■ **Exercise requirements**: From start to finish, set down the entries below exactly, leaving out the pictures.

Itemized modification records
* * * *

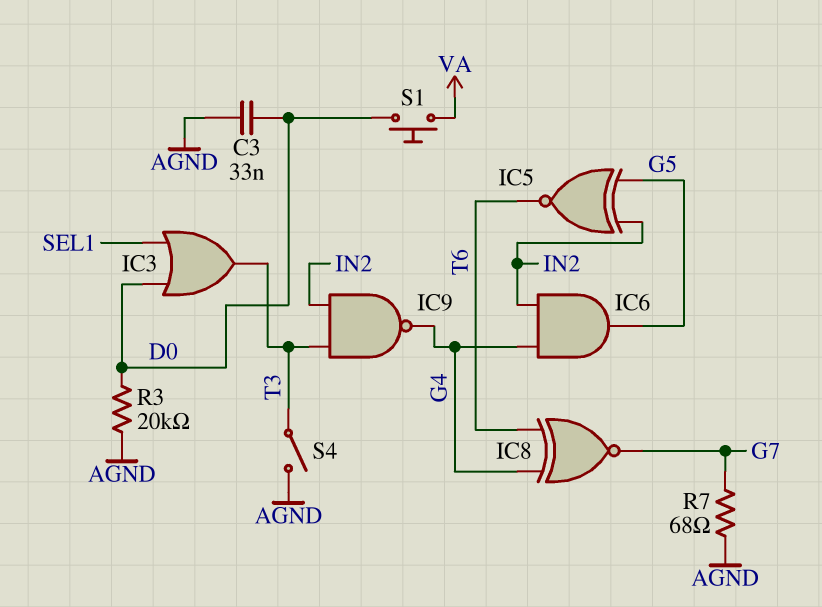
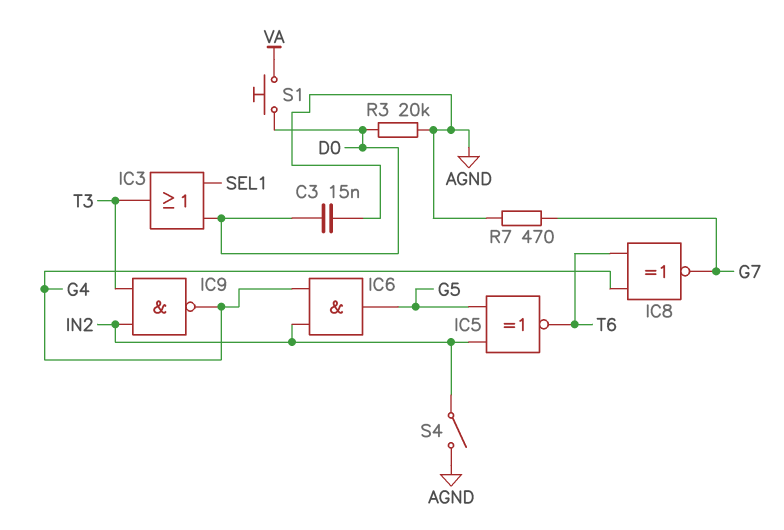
C3: 33nF (AGND, D0) -> 15nF (AGND, D0)
R7: 68 (AGND, G7) -> 470 (AGND, G7)
S4: switch (AGND, T3) -> switch (AGND, IN2)

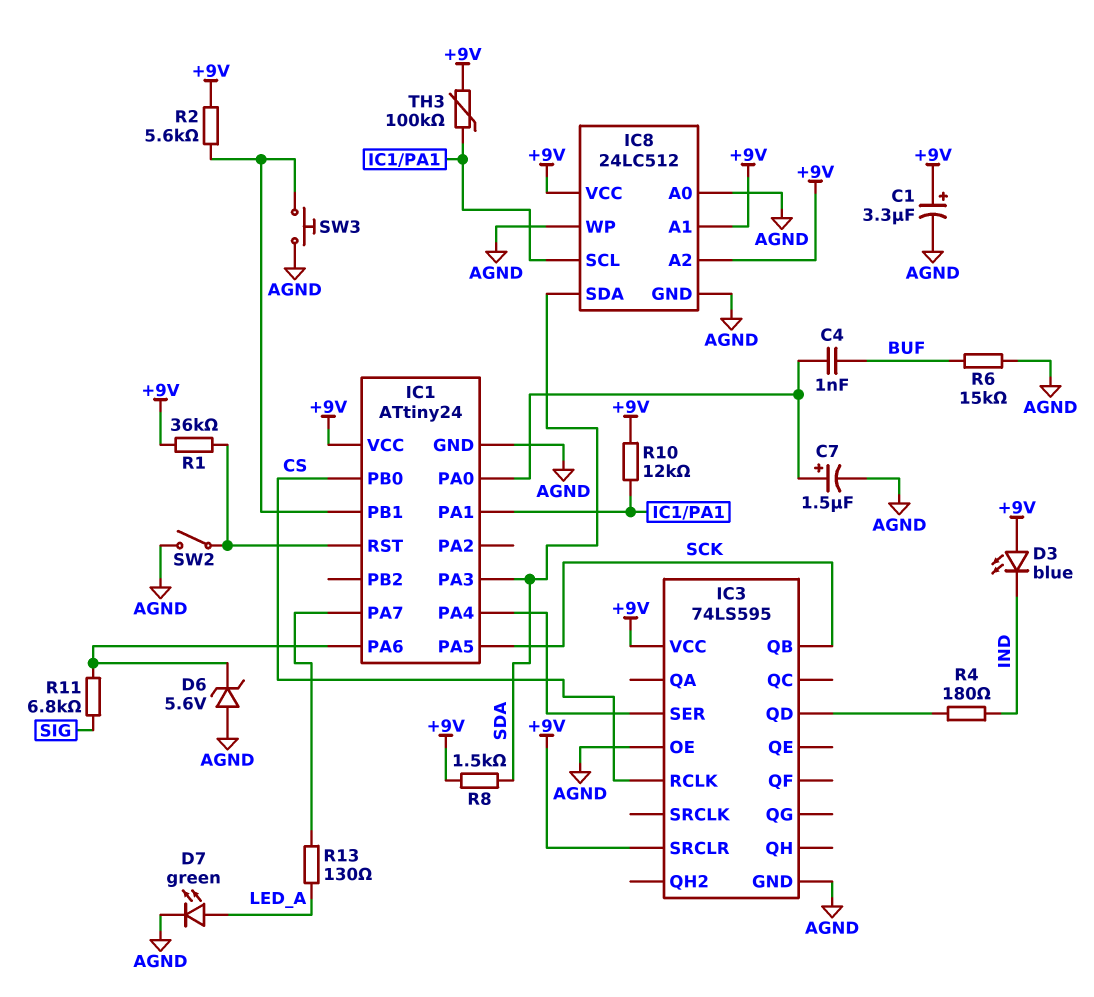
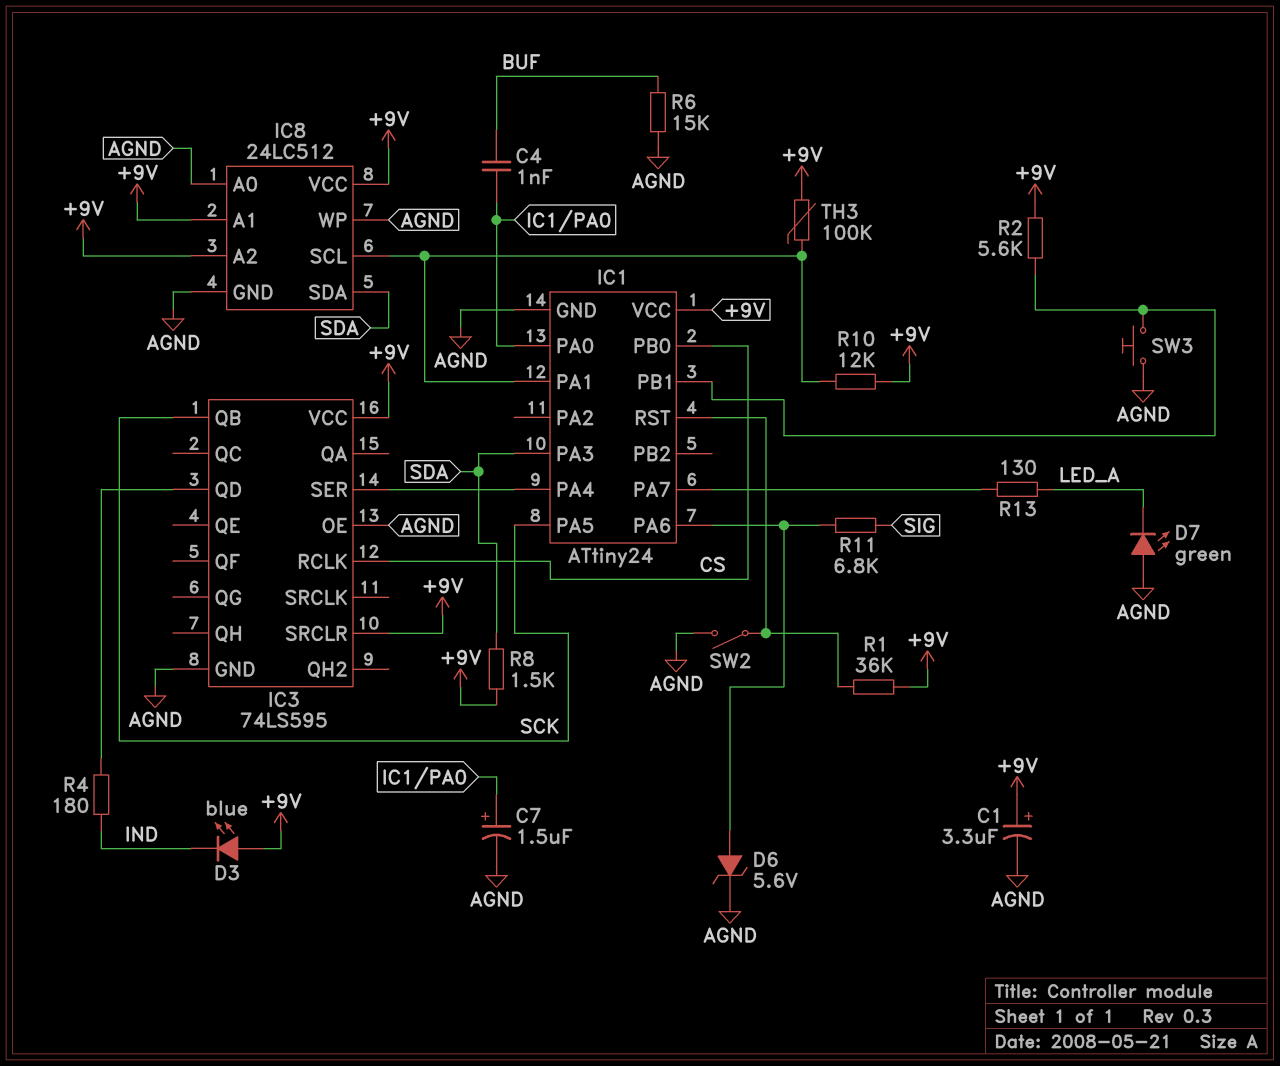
D6: zener 5.6V (A AGND, K IC1/PA6) -> zener 5.6V (A IC1/PA6, K AGND)
D7: LED green (A LED_A, K AGND) -> LED green (A AGND, K LED_A)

* * * *

■ **Solved problem**:
C3: 33nF (AGND, D0) -> 15nF (AGND, D0)
R7: 68 (AGND, G7) -> 470 (AGND, G7)
S4: switch (AGND, T3) -> switch (AGND, IN2)

D6: zener 5.6V (A AGND, K IC1/PA6) -> zener 5.6V (A IC1/PA6, K AGND)
D7: LED green (A LED_A, K AGND) -> LED green (A AGND, K LED_A)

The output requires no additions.